*** Begin section ***

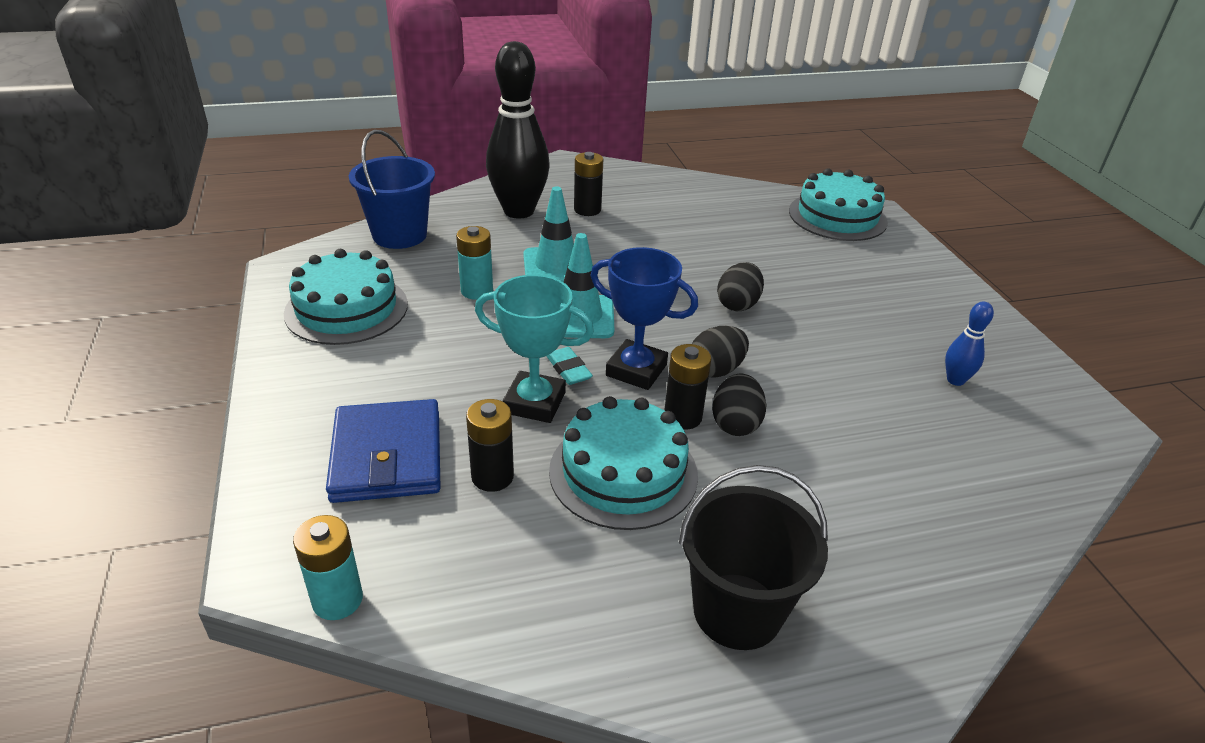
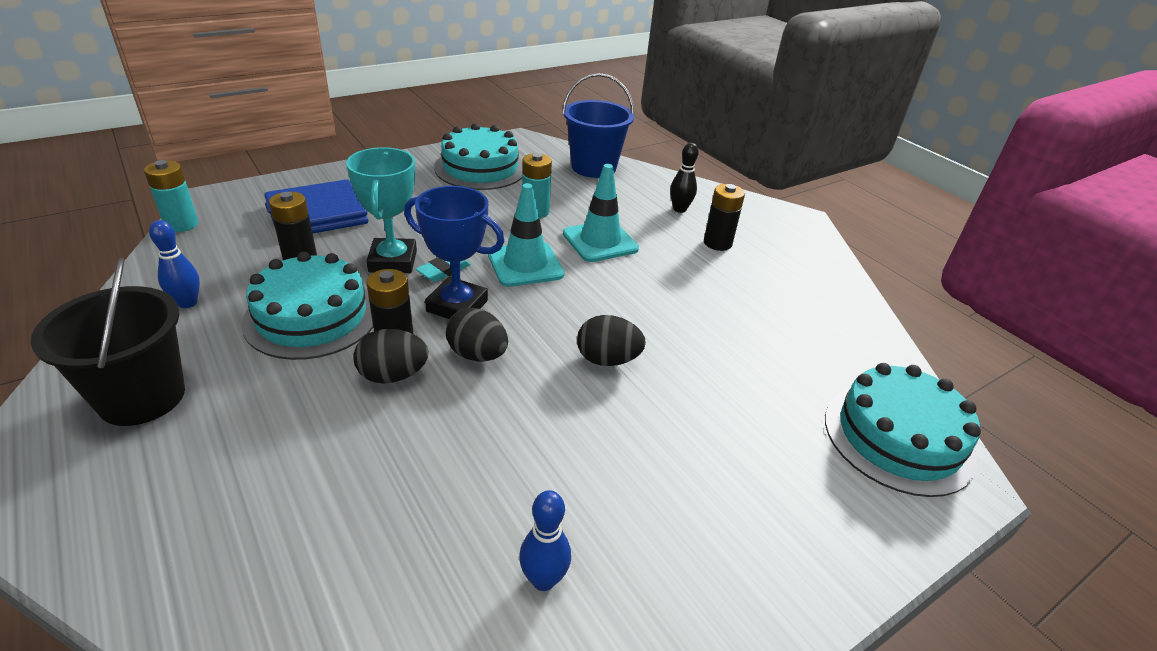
camera: 70 degrees right, 0 degrees up
black bowling pin [486,41,550,219] -> black bowling pin [670,143,699,213], size x0.44
blue trophy [590,247,698,390] -> blue trophy turned 75 degrees counterclockwise [404,186,505,319]
none -> blue bowling pin [149,220,200,308]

*** End section ***

Set down the data above verbatim, omitting every image.

camera: 70 degrees right, 0 degrees up
black bowling pin [486,41,550,219] -> black bowling pin [670,143,699,213], size x0.44
blue trophy [590,247,698,390] -> blue trophy turned 75 degrees counterclockwise [404,186,505,319]
none -> blue bowling pin [149,220,200,308]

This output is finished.